═══ WORKING DATA

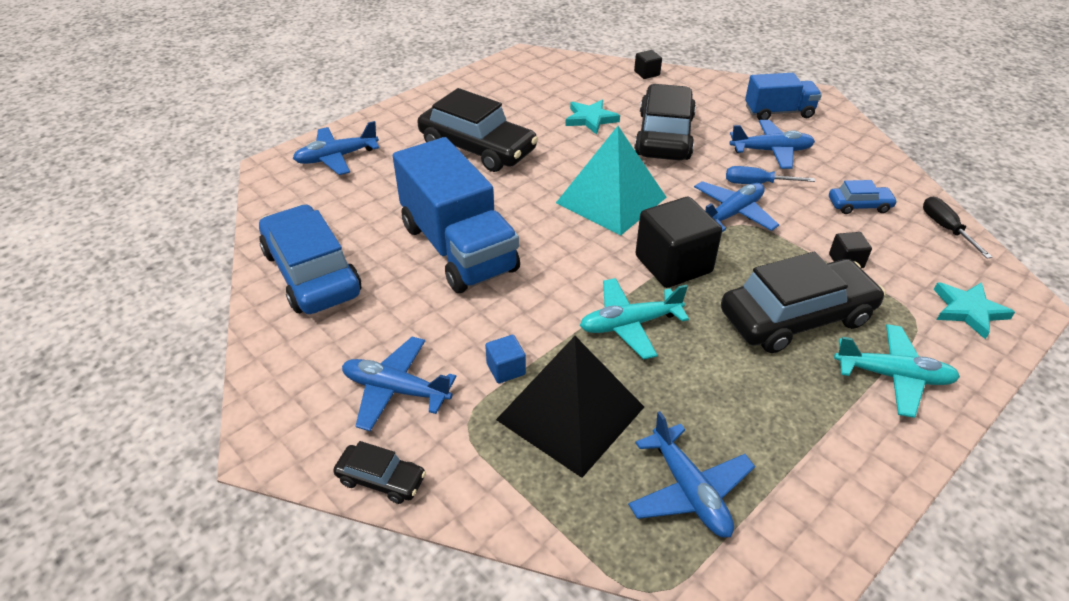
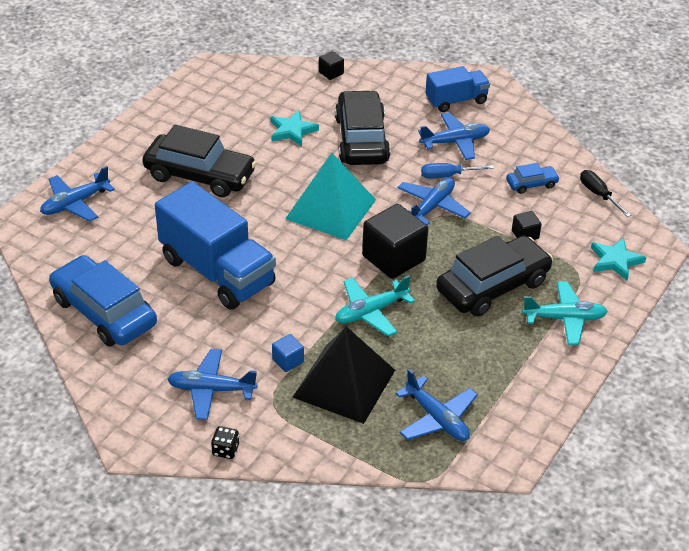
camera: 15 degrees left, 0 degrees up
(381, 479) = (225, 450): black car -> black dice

══════
═══ WORKING DATA

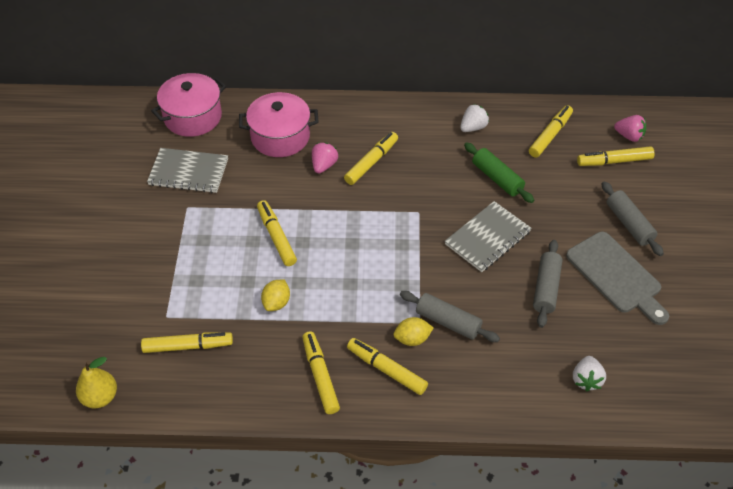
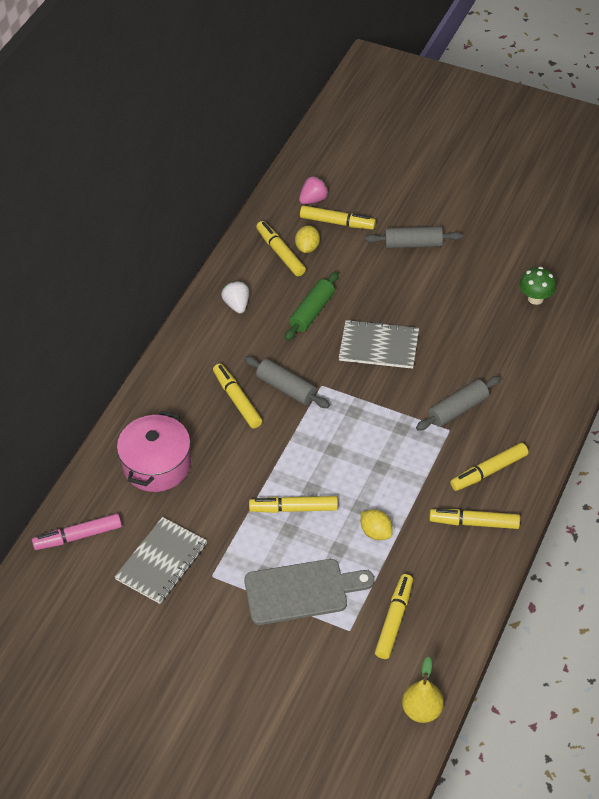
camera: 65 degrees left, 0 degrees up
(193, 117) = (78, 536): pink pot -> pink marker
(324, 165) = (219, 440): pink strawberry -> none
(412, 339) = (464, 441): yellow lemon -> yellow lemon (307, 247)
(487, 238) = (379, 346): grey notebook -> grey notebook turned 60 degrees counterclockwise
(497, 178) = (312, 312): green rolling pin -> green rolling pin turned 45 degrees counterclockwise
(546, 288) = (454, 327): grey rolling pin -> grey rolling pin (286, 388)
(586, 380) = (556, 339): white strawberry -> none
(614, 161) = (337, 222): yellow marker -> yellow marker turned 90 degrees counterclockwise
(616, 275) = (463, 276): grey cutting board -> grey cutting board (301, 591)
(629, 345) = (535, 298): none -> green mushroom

══════

### TRY IT
Output the lines above between the one holding "(546, 288) = (454, 327): grey" and the one holding "(629, 345) = (535, 298): none", inclusive, with nothing before or after them.

### TASK RESULT
(546, 288) = (454, 327): grey rolling pin -> grey rolling pin (286, 388)
(586, 380) = (556, 339): white strawberry -> none
(614, 161) = (337, 222): yellow marker -> yellow marker turned 90 degrees counterclockwise
(616, 275) = (463, 276): grey cutting board -> grey cutting board (301, 591)
(629, 345) = (535, 298): none -> green mushroom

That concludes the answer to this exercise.